*Required work*
Copy out each line in the material below that has the word "results".

<<<<

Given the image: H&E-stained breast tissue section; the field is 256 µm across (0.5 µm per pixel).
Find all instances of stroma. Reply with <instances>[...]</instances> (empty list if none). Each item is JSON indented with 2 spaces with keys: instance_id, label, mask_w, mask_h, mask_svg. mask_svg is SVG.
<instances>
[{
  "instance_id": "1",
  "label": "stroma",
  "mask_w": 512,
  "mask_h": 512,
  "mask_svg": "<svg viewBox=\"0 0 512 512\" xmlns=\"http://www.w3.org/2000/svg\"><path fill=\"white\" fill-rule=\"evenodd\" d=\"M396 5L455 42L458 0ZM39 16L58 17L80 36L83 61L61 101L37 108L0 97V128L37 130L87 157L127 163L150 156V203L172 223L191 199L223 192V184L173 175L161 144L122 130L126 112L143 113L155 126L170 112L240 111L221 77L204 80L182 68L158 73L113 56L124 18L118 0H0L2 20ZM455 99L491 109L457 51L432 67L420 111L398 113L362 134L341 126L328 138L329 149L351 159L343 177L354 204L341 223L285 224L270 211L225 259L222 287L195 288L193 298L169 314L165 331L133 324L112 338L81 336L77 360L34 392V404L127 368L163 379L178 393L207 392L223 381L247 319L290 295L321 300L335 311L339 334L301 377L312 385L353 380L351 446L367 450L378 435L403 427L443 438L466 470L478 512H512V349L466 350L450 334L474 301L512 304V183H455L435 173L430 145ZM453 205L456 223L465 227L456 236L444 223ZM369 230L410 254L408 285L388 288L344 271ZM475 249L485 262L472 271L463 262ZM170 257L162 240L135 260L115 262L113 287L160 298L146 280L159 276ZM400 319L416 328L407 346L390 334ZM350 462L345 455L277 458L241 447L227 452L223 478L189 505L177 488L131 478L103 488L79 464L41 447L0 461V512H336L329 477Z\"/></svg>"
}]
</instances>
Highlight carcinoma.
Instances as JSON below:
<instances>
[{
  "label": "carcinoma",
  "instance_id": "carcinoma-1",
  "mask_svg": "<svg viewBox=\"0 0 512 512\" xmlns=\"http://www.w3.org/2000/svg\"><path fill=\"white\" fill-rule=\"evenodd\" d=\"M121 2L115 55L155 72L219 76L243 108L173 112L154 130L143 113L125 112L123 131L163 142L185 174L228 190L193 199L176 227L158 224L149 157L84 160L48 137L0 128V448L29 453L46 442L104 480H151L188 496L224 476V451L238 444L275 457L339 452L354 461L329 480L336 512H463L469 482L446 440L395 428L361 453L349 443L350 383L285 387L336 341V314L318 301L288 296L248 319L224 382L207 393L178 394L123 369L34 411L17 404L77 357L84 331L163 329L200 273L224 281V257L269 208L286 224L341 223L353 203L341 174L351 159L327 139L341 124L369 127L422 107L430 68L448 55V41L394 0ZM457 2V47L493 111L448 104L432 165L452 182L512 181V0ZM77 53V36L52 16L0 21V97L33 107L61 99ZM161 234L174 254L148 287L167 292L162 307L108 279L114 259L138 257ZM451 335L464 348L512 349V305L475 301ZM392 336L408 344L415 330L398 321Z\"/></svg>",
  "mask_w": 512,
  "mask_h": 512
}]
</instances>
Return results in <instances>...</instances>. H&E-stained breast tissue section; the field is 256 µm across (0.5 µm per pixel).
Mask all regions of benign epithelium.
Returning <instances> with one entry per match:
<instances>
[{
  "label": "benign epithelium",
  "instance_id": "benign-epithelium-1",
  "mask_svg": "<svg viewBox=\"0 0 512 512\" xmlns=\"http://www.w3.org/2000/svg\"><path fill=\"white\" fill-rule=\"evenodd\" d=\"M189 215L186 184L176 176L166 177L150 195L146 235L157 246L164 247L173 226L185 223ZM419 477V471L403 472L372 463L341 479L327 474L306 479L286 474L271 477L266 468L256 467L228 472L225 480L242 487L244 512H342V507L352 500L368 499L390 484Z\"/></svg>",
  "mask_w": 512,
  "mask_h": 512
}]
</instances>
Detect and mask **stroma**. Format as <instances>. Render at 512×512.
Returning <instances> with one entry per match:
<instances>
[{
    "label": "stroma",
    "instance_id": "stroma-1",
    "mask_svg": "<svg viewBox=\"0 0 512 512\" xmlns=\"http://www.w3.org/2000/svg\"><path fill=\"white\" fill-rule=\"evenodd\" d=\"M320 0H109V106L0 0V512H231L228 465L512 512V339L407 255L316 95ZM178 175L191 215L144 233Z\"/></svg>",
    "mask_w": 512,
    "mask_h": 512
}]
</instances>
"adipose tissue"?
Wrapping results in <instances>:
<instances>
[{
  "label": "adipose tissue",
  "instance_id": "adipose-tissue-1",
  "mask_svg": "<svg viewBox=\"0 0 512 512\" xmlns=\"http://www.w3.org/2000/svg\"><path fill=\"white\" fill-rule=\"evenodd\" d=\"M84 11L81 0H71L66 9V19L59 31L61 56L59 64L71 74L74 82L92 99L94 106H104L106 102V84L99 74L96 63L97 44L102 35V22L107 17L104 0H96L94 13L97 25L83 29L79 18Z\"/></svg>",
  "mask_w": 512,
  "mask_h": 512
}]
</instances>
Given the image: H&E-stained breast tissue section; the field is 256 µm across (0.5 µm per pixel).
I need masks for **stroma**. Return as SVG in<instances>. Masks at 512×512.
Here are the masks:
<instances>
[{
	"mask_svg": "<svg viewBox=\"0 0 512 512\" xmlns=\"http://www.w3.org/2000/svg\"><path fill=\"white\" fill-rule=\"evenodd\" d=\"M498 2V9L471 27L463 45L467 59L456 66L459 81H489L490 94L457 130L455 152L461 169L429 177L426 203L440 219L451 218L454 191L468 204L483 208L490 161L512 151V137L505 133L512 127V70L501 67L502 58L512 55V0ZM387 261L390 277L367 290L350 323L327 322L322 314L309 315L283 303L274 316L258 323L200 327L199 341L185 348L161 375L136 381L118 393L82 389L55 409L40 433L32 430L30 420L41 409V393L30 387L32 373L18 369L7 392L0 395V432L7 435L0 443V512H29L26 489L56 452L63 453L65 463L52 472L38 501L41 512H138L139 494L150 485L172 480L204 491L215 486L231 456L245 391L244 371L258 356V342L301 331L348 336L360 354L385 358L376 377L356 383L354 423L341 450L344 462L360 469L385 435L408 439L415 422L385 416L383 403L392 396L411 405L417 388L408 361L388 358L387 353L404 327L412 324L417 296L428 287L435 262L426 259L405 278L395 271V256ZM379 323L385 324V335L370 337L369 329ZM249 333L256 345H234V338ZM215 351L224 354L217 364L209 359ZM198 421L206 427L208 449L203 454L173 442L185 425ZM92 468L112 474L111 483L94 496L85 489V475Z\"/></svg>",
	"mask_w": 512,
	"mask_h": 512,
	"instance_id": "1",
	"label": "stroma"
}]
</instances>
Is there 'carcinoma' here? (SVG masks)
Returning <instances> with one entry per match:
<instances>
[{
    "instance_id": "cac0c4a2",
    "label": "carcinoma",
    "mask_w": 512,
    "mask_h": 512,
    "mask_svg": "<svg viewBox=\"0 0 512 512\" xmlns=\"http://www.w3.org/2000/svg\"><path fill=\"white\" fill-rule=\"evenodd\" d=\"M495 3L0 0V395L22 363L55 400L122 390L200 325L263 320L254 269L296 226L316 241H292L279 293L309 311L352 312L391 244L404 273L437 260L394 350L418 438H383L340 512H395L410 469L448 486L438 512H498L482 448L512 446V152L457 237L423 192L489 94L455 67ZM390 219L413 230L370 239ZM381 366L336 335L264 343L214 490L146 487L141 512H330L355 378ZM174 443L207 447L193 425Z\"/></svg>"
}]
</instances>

>>>>

*Solution to this task*
Return results in <instances>...</instances>. H&E-stained breast tissue section; the field is 256 µm across (0.5 µm per pixel).
Wrapping results in <instances>:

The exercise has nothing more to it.